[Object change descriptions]

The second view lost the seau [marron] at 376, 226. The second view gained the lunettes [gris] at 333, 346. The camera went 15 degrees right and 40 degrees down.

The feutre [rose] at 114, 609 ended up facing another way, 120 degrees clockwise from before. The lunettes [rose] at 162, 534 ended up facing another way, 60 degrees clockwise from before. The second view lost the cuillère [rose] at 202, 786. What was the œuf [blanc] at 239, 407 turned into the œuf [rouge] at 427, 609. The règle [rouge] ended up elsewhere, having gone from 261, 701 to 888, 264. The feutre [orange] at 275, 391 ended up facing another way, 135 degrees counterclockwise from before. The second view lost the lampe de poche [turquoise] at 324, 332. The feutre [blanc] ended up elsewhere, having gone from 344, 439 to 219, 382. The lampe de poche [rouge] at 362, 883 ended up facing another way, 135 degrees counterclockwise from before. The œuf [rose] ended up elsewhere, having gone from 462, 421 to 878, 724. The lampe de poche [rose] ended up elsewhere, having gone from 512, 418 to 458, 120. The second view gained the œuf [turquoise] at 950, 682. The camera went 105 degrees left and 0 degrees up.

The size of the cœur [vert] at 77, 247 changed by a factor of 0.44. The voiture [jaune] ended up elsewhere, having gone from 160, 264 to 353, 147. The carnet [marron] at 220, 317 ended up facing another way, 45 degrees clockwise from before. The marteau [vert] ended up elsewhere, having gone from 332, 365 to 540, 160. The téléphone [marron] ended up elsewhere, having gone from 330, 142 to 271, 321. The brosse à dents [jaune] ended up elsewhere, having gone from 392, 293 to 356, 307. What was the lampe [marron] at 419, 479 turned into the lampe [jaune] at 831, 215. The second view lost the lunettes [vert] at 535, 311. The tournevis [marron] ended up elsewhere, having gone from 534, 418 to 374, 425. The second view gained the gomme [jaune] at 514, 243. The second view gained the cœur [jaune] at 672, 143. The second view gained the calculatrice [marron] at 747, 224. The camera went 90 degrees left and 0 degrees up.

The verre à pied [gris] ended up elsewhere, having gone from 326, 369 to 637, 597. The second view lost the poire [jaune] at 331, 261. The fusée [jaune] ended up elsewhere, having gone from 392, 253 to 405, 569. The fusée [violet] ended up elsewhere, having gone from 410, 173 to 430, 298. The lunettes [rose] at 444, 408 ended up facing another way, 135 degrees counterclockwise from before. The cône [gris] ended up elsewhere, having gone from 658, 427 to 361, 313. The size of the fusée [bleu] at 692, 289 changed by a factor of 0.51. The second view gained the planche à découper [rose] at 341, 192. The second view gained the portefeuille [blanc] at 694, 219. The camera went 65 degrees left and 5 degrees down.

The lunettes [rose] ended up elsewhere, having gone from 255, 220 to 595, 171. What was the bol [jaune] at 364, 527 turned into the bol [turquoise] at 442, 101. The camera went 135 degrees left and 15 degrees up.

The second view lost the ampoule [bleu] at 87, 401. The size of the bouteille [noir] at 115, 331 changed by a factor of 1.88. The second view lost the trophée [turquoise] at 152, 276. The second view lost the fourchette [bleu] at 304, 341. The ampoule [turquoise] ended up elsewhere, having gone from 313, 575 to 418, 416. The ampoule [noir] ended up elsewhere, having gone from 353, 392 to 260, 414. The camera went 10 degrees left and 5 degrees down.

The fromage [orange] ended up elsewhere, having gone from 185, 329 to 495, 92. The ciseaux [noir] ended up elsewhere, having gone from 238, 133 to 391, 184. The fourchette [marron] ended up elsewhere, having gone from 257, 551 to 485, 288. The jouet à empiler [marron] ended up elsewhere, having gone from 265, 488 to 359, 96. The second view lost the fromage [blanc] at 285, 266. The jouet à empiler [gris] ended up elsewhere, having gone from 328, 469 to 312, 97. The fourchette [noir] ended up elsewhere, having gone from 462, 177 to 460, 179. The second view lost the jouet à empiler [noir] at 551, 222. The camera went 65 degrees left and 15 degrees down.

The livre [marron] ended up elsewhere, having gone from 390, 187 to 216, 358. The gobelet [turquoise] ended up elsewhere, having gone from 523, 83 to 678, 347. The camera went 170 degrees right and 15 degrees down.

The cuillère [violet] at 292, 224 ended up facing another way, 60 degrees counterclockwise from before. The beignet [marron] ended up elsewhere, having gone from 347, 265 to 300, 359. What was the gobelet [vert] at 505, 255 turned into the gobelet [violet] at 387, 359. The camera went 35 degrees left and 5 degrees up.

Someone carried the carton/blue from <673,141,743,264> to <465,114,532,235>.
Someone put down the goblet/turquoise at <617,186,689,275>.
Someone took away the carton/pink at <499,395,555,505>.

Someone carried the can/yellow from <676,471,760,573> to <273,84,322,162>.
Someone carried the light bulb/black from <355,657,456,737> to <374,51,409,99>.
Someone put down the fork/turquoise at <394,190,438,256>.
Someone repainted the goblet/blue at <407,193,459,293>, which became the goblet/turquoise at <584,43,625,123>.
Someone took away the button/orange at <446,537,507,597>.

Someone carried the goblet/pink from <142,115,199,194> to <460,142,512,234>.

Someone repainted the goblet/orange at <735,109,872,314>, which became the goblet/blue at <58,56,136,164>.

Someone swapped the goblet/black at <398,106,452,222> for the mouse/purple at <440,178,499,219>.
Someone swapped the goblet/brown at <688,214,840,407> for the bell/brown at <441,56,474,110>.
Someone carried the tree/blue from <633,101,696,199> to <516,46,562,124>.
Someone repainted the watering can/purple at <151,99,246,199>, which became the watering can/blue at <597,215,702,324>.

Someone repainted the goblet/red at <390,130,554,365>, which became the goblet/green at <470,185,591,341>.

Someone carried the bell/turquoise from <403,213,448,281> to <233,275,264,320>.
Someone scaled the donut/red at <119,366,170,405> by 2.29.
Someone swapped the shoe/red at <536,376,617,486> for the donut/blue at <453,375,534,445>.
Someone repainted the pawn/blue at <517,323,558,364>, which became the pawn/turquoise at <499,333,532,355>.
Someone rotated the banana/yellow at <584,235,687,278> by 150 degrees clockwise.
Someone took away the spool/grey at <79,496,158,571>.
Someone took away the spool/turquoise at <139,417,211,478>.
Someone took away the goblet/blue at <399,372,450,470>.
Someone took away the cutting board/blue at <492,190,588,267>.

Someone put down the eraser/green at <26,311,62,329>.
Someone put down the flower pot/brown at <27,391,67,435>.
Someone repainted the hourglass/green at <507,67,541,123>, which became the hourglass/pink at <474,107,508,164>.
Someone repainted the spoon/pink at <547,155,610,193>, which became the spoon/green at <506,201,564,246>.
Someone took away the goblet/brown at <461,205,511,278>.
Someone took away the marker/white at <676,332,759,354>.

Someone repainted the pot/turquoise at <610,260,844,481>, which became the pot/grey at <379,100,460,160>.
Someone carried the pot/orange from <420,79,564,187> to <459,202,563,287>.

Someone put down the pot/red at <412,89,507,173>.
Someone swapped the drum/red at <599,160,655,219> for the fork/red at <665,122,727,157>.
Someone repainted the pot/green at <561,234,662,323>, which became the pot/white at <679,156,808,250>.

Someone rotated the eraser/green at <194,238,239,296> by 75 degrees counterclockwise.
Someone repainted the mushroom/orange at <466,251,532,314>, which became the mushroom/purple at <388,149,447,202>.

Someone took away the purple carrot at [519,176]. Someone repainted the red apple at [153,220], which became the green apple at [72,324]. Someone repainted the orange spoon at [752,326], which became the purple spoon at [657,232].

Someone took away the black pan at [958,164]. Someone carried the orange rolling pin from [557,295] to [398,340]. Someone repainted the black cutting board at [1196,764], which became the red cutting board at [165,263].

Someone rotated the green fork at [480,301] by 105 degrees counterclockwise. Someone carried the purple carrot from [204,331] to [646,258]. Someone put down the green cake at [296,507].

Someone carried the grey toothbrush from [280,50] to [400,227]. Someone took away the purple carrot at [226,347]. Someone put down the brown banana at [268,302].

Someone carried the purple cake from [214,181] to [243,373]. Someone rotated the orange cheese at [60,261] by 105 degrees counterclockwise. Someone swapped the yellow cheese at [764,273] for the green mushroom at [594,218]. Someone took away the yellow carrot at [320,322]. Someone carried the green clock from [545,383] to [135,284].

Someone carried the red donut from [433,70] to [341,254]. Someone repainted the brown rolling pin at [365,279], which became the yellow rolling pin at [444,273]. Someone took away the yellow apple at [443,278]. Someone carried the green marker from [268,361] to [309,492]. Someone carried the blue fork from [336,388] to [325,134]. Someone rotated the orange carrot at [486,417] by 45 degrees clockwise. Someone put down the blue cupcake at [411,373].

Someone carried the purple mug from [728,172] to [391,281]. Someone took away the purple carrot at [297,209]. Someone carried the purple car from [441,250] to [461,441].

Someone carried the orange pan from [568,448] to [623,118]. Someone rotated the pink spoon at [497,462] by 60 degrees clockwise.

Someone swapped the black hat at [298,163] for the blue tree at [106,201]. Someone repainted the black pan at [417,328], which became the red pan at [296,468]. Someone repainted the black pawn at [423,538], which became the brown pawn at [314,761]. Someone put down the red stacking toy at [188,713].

◆ Required work ◆
Transcribe the lines above between the line holding "Someone repainted the goblet/orange" and the line holding "Someone swapped the shoe/red", inclusive, exactly as they stand and with nothing added.

◆ Result of the exercise ◆
Someone repainted the goblet/orange at <735,109,872,314>, which became the goblet/blue at <58,56,136,164>.

Someone swapped the goblet/black at <398,106,452,222> for the mouse/purple at <440,178,499,219>.
Someone swapped the goblet/brown at <688,214,840,407> for the bell/brown at <441,56,474,110>.
Someone carried the tree/blue from <633,101,696,199> to <516,46,562,124>.
Someone repainted the watering can/purple at <151,99,246,199>, which became the watering can/blue at <597,215,702,324>.

Someone repainted the goblet/red at <390,130,554,365>, which became the goblet/green at <470,185,591,341>.

Someone carried the bell/turquoise from <403,213,448,281> to <233,275,264,320>.
Someone scaled the donut/red at <119,366,170,405> by 2.29.
Someone swapped the shoe/red at <536,376,617,486> for the donut/blue at <453,375,534,445>.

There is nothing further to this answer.